▸ **TASK BRIEF**: Copy out each line of the entries below in which the string "grey" appears.

Items from a dataset:
· · · · · · ·
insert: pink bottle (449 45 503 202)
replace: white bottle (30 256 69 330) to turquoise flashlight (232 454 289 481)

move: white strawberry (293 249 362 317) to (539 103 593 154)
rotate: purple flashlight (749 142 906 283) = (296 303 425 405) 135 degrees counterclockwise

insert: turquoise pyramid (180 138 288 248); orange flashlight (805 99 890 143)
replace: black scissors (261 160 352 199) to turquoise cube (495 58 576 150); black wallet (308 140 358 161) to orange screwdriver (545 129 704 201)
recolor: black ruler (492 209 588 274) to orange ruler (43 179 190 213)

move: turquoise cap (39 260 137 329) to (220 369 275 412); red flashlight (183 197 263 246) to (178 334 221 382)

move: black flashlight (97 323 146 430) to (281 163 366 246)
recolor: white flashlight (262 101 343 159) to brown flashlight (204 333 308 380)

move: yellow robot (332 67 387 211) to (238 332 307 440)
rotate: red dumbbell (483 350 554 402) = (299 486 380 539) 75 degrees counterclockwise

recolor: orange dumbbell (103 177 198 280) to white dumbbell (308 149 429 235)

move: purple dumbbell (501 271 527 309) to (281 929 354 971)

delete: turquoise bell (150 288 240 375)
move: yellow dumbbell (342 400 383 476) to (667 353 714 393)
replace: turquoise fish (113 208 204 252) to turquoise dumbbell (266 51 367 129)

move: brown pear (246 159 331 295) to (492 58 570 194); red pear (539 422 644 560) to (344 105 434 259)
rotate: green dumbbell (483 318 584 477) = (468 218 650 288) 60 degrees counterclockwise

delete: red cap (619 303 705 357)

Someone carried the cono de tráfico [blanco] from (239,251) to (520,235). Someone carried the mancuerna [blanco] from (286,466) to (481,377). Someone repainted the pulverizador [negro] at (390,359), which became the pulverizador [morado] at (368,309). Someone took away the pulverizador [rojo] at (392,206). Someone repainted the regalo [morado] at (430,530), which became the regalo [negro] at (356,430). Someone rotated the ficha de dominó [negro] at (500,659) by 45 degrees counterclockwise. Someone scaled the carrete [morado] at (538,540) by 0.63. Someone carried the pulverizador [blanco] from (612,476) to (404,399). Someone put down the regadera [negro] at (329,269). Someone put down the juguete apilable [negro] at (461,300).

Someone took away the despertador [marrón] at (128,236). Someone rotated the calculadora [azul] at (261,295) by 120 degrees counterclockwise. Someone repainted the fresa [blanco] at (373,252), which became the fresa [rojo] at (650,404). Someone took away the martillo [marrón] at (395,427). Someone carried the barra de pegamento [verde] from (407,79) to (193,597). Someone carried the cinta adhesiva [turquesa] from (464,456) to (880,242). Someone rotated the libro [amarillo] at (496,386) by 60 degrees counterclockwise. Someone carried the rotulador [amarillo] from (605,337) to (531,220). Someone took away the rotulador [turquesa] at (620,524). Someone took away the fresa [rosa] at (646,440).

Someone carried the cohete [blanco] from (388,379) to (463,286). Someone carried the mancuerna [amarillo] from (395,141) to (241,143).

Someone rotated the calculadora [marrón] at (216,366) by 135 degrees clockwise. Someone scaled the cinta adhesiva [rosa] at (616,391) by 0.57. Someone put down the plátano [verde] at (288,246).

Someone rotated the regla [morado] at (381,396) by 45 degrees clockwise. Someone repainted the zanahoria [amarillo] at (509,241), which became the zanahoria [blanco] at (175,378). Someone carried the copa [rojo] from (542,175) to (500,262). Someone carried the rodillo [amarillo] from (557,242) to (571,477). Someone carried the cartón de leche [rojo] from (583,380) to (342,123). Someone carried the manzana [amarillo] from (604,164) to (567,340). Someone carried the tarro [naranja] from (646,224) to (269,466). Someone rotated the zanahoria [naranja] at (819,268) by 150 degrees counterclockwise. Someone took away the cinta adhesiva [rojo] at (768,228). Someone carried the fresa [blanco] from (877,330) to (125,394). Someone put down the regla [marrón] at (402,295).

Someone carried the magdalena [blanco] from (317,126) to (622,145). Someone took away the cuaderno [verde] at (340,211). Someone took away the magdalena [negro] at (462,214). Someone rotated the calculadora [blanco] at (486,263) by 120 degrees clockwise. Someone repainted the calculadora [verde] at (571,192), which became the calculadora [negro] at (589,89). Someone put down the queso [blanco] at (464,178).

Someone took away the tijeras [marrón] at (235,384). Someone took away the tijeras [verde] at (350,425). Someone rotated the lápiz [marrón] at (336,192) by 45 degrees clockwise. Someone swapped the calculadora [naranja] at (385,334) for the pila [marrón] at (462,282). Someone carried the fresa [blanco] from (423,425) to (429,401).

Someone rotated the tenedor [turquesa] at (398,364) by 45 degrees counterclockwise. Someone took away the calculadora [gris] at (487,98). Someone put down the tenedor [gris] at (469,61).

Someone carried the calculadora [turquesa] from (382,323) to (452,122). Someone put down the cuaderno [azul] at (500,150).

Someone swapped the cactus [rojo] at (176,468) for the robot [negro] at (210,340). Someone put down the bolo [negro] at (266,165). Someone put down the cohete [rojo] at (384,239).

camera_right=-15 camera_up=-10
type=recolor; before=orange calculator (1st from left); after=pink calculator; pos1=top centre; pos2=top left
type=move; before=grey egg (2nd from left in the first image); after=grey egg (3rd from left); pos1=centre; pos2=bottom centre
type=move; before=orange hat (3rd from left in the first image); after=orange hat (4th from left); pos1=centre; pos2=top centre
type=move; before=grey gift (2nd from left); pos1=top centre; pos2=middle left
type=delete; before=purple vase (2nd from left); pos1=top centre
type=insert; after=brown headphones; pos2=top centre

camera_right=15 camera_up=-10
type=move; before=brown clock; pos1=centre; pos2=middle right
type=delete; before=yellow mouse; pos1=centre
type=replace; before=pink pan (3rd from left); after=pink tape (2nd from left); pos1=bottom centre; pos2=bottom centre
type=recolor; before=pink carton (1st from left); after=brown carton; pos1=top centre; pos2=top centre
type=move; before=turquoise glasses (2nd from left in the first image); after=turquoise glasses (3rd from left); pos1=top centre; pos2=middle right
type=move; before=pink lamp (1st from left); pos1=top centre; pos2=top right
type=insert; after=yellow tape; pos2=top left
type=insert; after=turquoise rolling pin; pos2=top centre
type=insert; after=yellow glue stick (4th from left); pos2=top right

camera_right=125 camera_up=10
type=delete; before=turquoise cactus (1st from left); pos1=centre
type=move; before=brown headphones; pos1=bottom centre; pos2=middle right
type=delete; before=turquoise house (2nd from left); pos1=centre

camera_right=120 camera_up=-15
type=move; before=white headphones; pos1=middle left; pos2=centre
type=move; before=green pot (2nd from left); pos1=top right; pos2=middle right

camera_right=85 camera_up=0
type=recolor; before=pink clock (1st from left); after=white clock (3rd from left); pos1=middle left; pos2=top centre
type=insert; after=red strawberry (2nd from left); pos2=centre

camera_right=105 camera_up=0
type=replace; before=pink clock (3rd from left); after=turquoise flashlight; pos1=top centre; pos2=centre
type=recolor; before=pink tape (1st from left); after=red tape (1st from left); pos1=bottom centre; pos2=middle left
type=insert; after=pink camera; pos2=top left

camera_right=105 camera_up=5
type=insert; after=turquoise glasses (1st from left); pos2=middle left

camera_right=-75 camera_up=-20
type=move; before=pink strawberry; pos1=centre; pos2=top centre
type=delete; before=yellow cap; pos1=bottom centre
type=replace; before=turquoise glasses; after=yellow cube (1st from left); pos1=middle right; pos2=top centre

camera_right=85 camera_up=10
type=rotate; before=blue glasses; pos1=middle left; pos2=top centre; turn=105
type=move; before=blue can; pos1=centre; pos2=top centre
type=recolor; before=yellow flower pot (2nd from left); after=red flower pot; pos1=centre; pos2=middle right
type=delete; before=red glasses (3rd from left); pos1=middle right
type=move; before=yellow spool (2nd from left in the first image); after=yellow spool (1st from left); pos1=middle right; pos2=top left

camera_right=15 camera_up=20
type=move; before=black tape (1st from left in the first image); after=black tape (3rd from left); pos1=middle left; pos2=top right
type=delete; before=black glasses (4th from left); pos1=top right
· · · · · · ·
▸ **SOLVED PROBLEM**:
type=move; before=grey egg (2nd from left in the first image); after=grey egg (3rd from left); pos1=centre; pos2=bottom centre
type=move; before=grey gift (2nd from left); pos1=top centre; pos2=middle left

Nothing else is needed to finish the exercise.